**WHAT IS EXPECTED**:
Of the lines in the data below, write out exactly those from the one holding "SCALE2 pin GND: GND -> 3V3" through the one holding "SD3 pin MOSI: GP9 -> GP19", both included.

**Detected change data**:
——
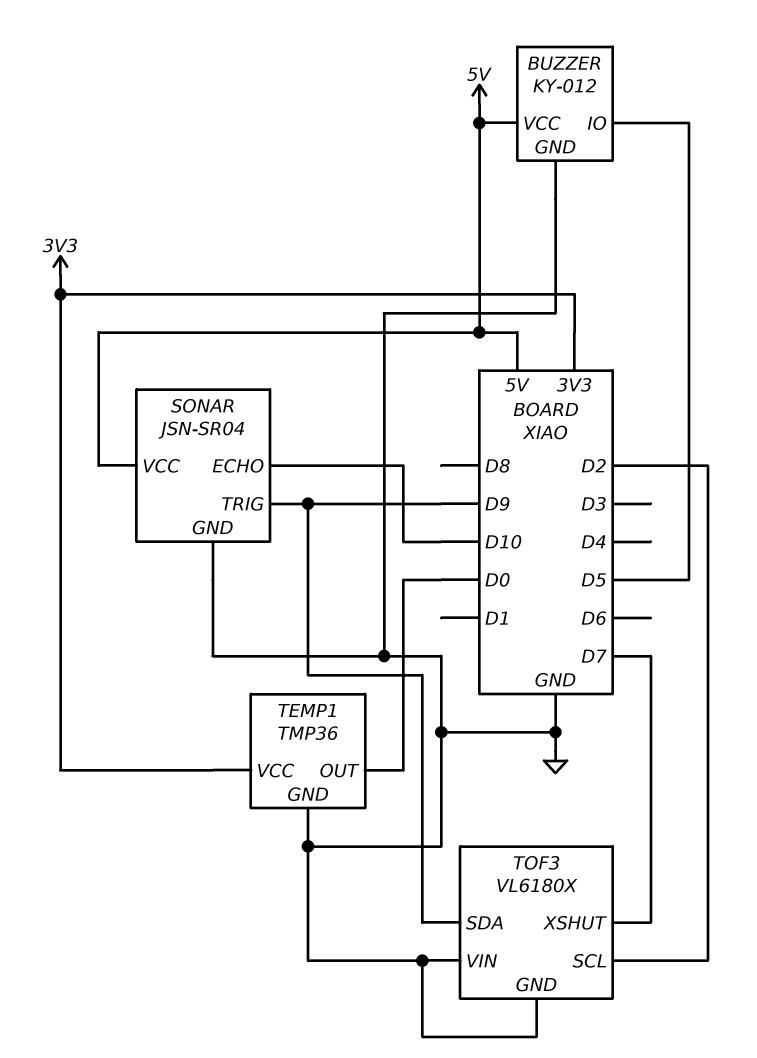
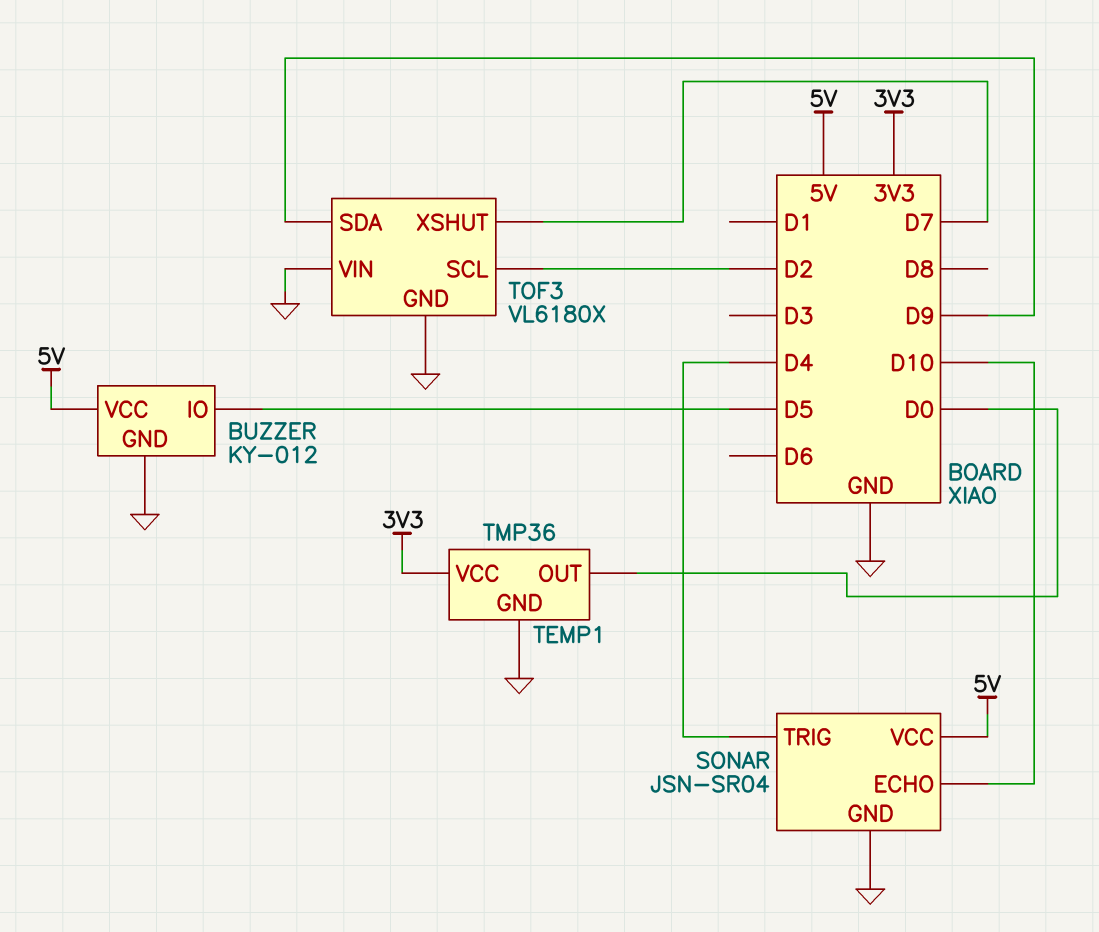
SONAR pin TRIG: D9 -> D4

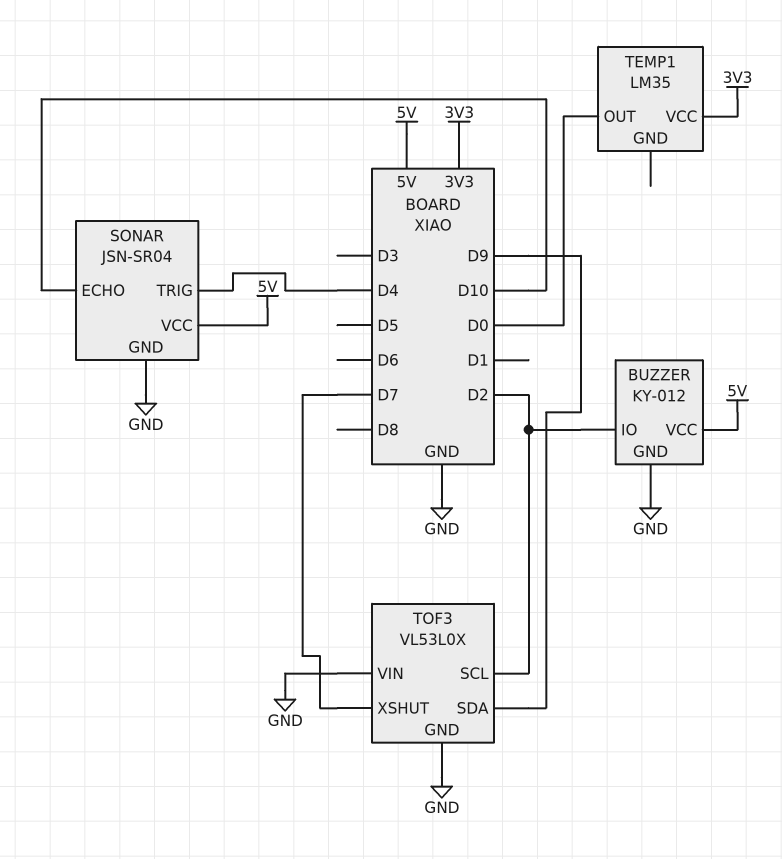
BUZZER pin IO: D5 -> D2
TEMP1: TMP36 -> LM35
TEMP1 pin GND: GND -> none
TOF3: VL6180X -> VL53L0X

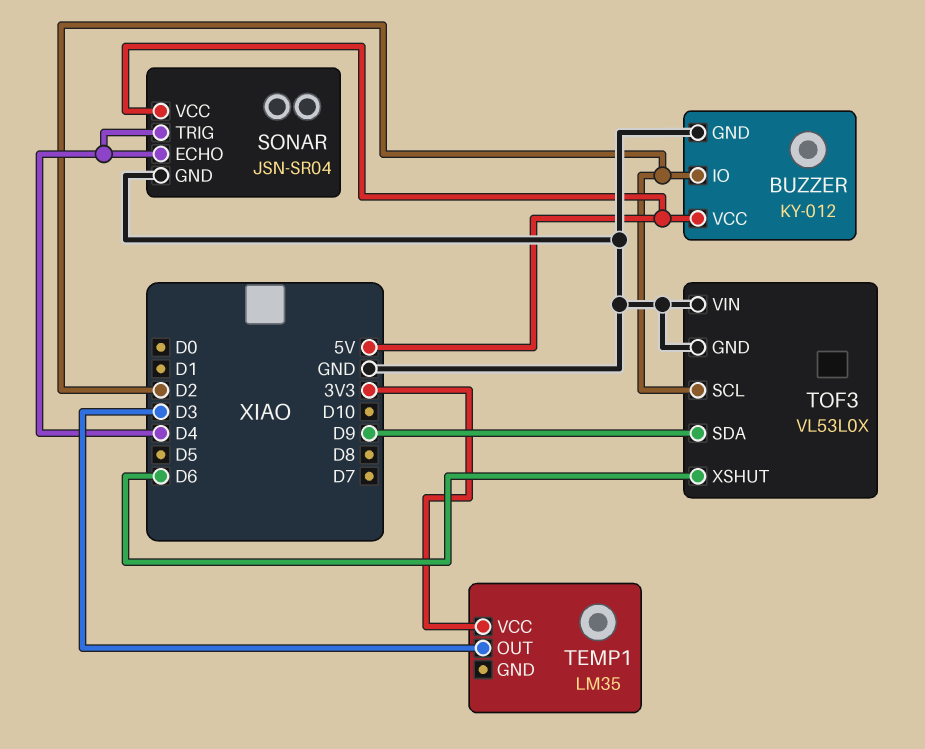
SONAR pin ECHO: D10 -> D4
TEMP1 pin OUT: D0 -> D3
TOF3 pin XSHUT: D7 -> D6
——
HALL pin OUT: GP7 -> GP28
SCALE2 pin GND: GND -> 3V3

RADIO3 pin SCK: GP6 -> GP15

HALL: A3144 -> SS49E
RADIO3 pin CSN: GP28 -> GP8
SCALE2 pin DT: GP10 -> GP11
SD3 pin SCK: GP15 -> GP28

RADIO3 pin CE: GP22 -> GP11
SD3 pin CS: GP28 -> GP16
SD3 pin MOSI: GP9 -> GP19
——
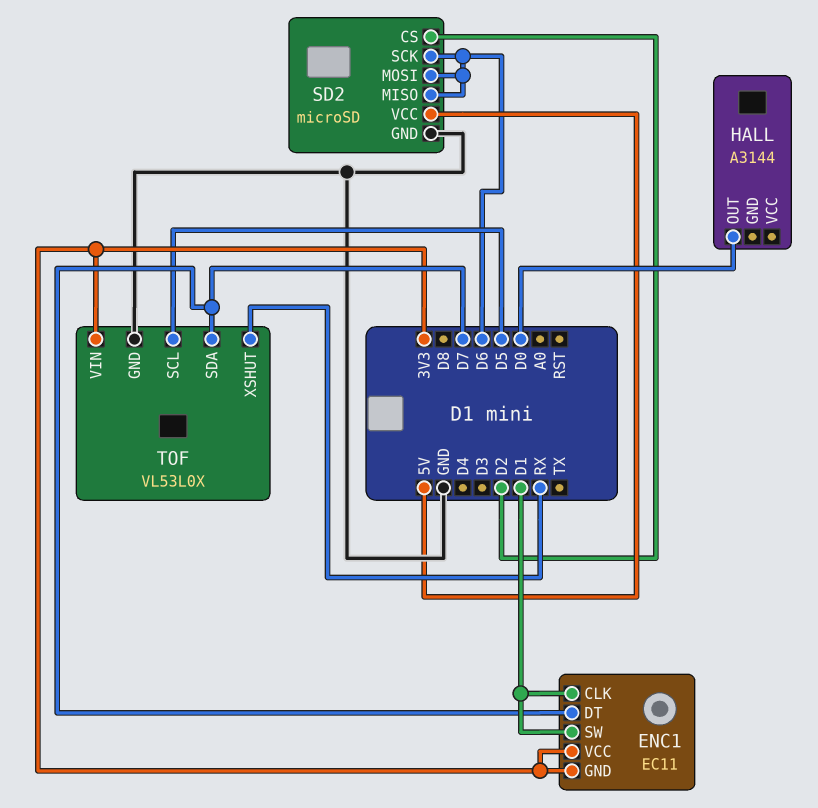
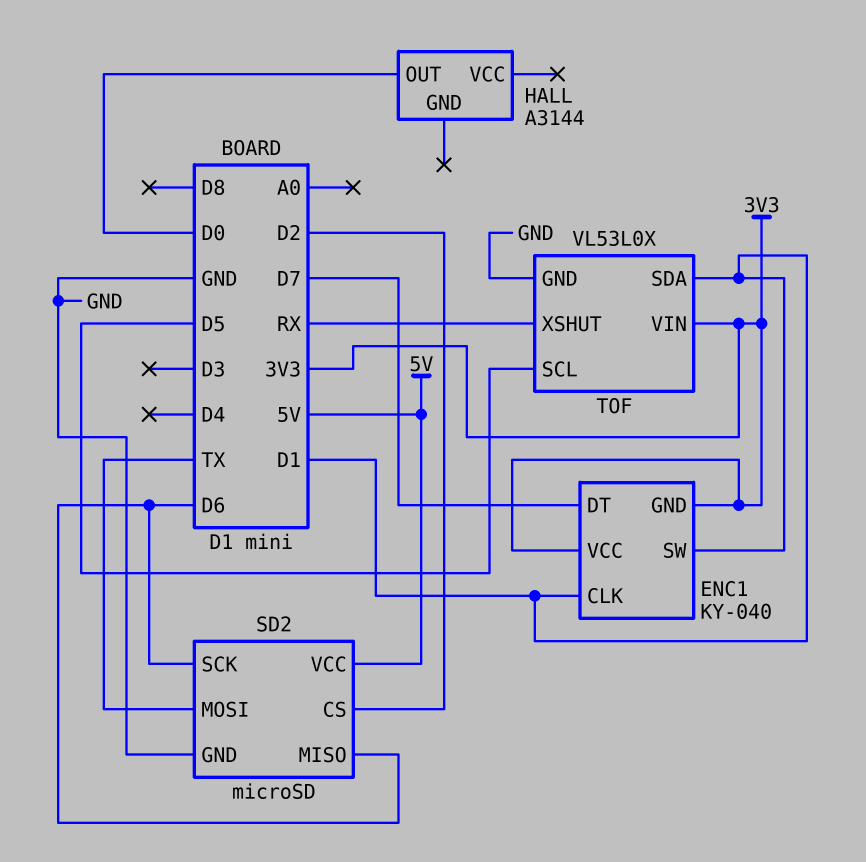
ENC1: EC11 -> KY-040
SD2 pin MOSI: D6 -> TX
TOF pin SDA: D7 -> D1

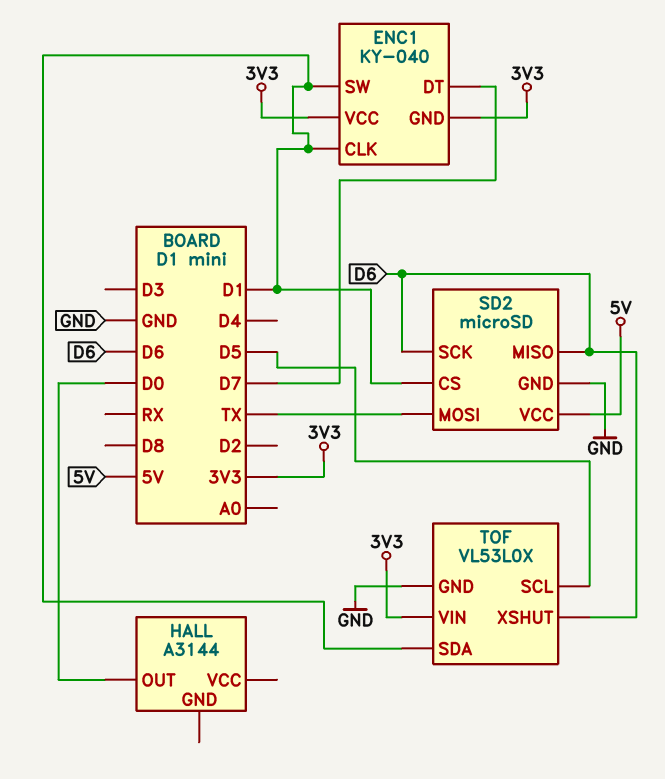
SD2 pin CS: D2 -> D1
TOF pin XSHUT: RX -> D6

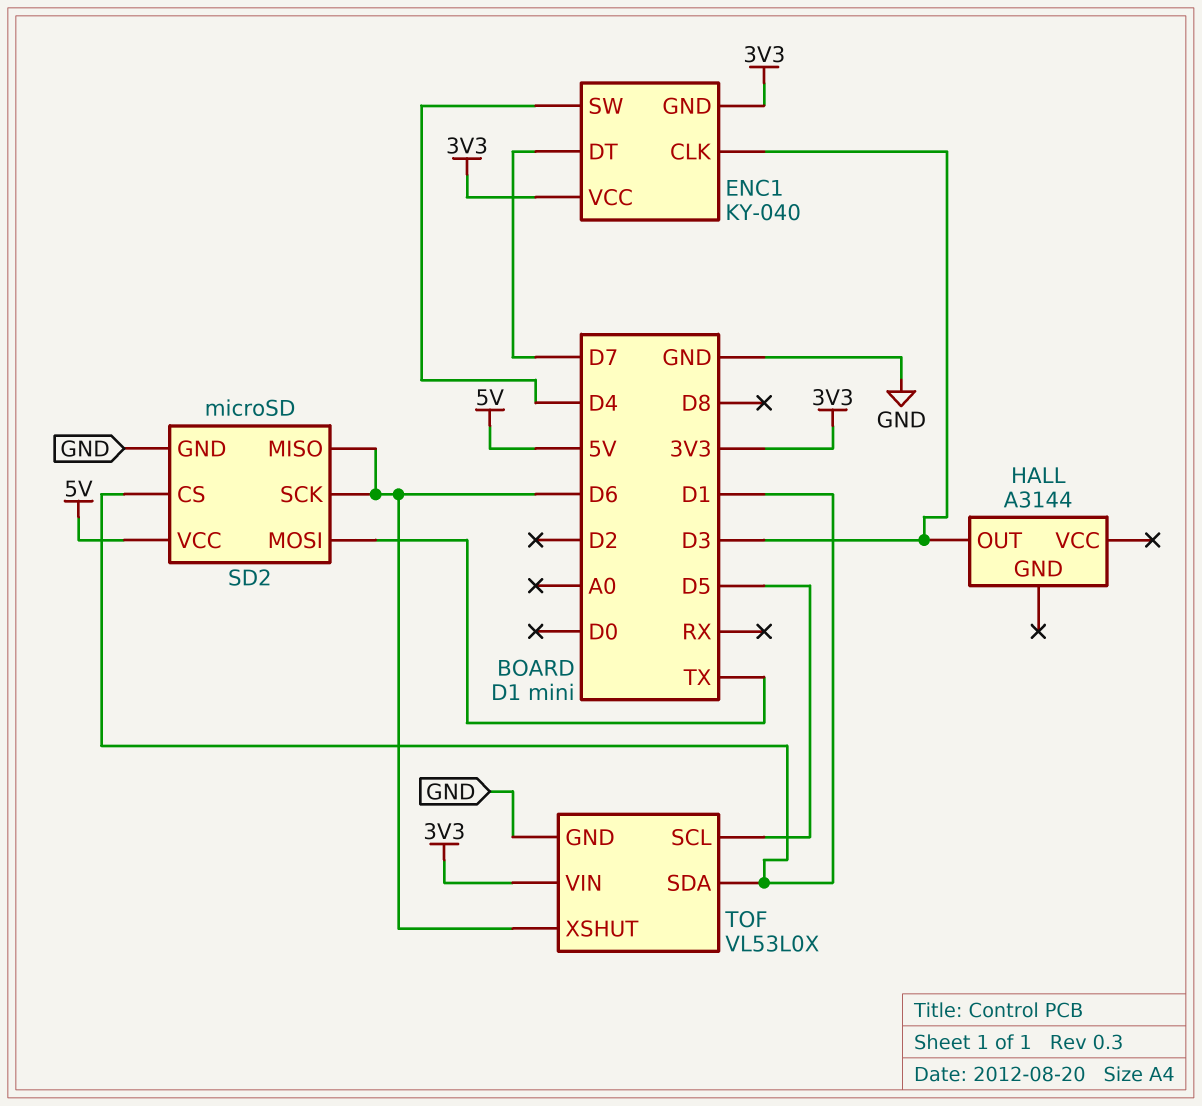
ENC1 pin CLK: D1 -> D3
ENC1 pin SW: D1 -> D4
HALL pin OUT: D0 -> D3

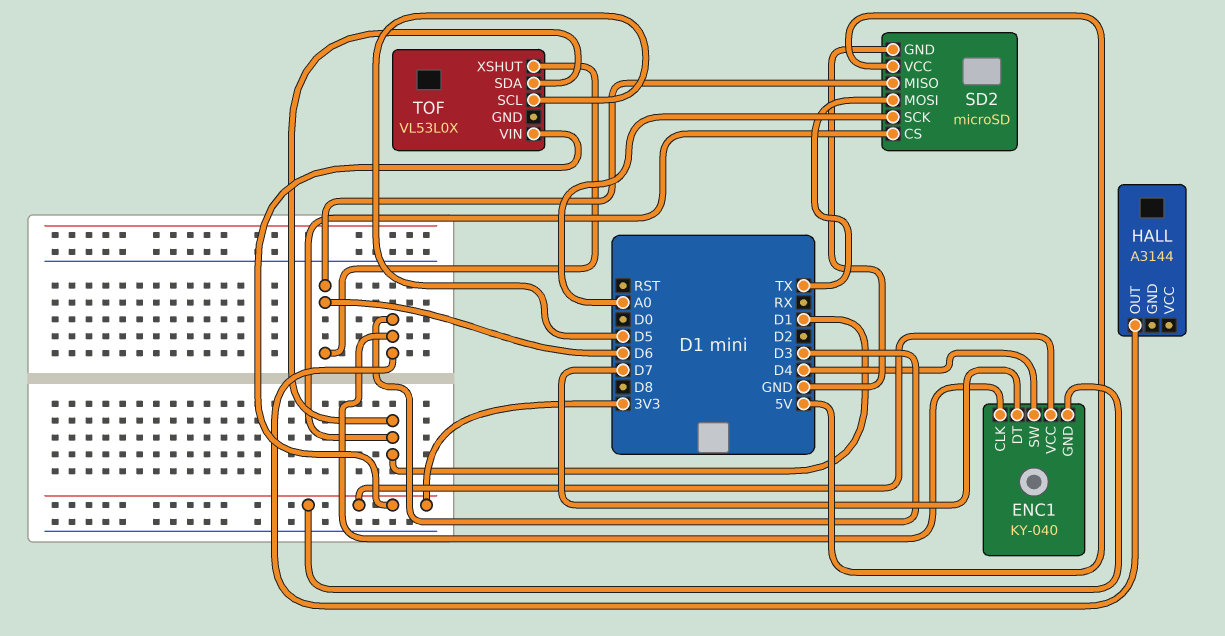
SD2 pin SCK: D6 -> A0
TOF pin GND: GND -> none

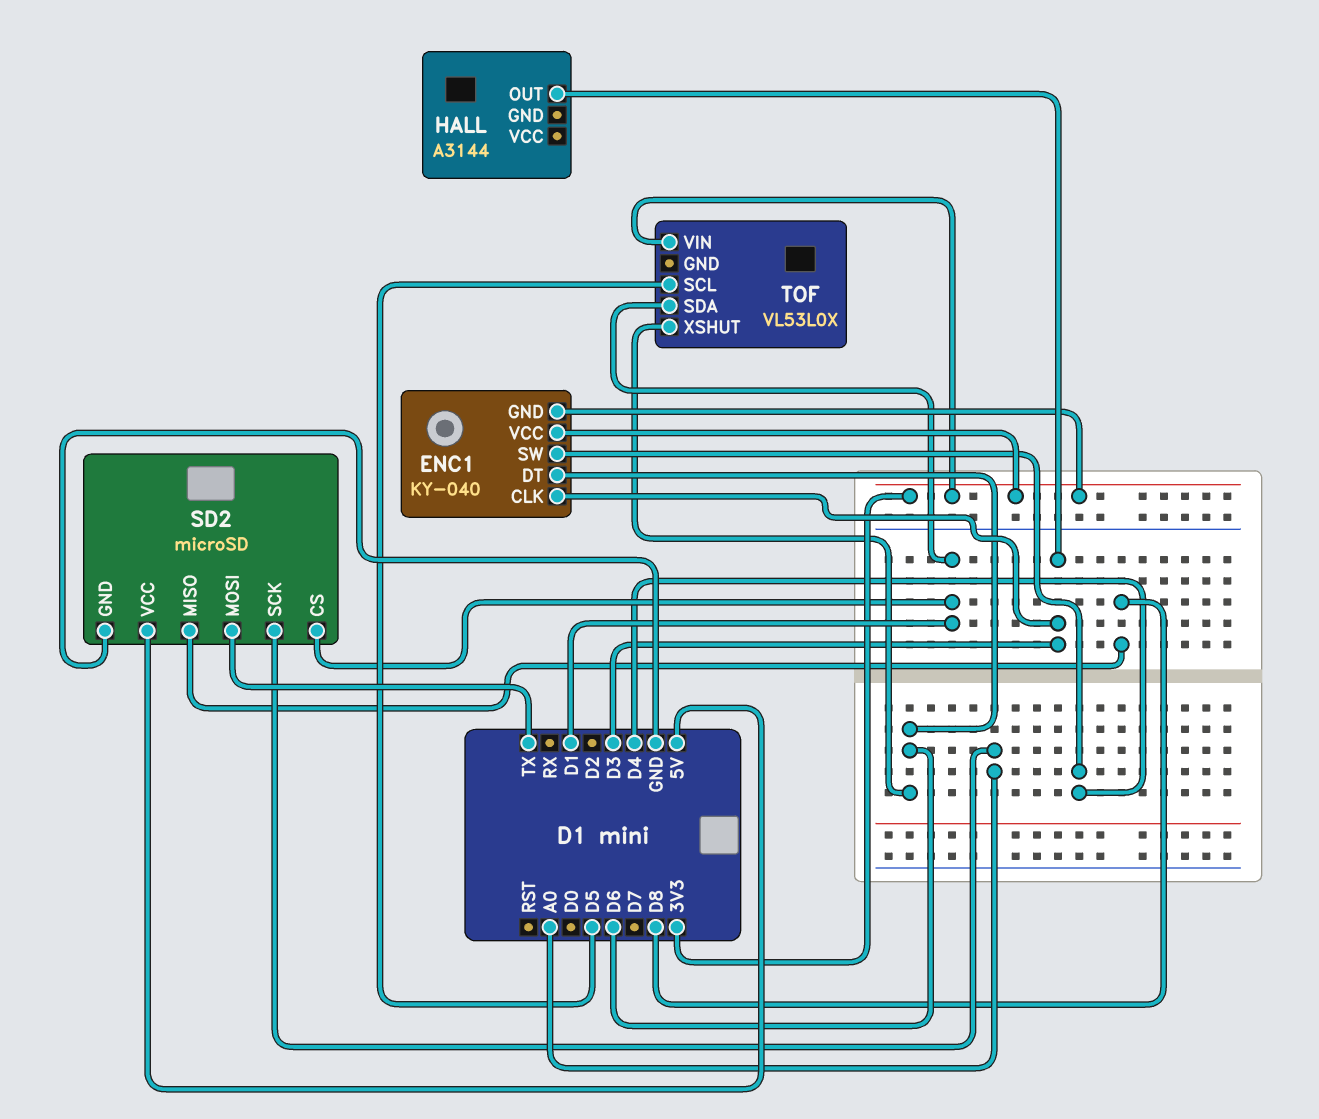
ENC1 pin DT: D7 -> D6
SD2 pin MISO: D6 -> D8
——
**COMPLETED TASK**:
SCALE2 pin GND: GND -> 3V3

RADIO3 pin SCK: GP6 -> GP15

HALL: A3144 -> SS49E
RADIO3 pin CSN: GP28 -> GP8
SCALE2 pin DT: GP10 -> GP11
SD3 pin SCK: GP15 -> GP28

RADIO3 pin CE: GP22 -> GP11
SD3 pin CS: GP28 -> GP16
SD3 pin MOSI: GP9 -> GP19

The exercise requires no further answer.